→ **DATA SUPPLIED**:
┏━━
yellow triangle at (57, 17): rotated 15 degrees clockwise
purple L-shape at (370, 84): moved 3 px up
┗━━
┏━━
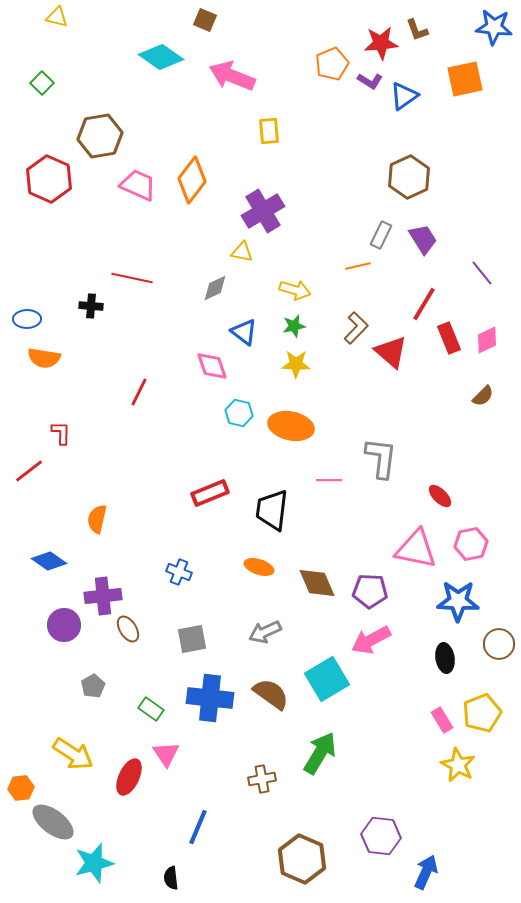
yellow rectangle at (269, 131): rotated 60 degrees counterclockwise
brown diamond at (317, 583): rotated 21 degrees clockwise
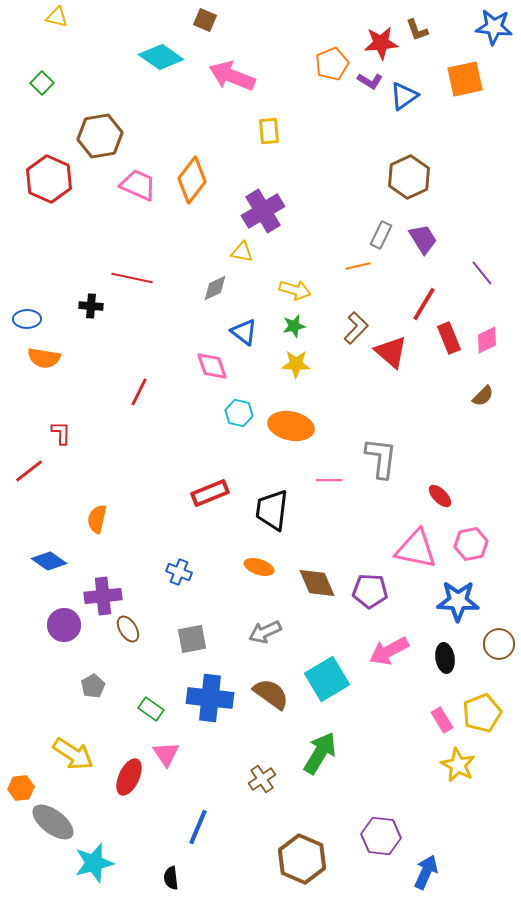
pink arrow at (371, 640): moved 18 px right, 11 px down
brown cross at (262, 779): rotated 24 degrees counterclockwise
┗━━
→ **CHALLENGE**:
Extract the material from the line containing "pink arrow at" through the line containing "brown cross at", including both of those lines, and repeat it verbatim.

→ **CORRECT RESULT**:
pink arrow at (371, 640): moved 18 px right, 11 px down
brown cross at (262, 779): rotated 24 degrees counterclockwise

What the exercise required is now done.